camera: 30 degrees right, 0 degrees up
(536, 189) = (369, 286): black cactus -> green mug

---

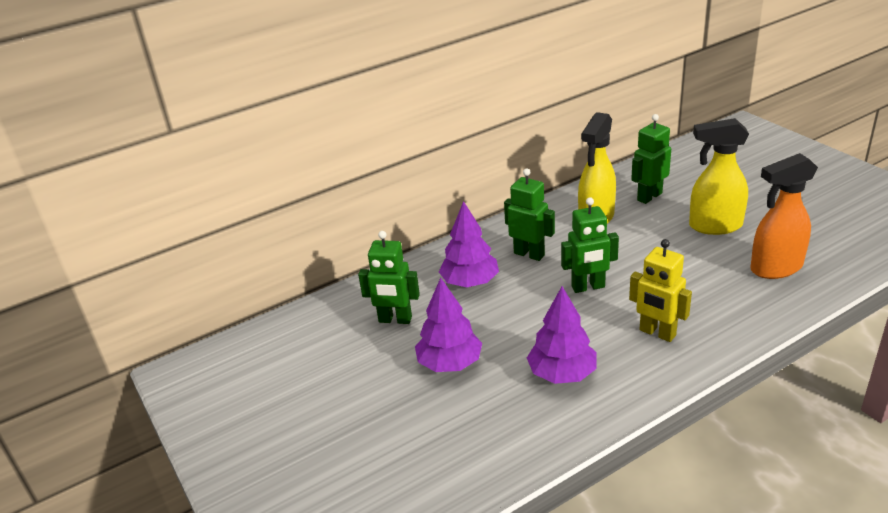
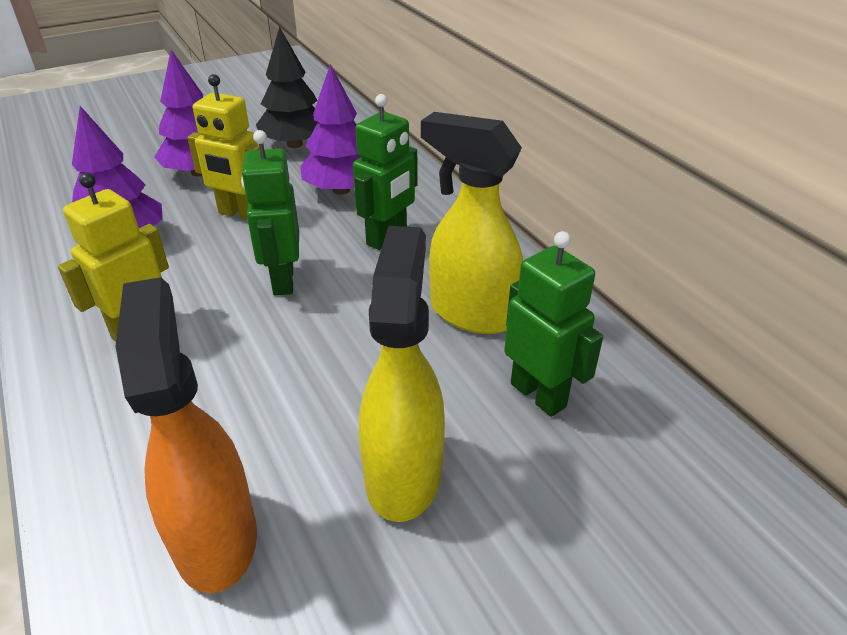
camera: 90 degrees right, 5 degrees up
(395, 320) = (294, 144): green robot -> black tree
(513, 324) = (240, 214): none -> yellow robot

> **TRY IT**
Every line of the records containing the word "black" must appear in the answer.

> **EXERCISE RESULT**
(536, 189) = (369, 286): black cactus -> green mug
(395, 320) = (294, 144): green robot -> black tree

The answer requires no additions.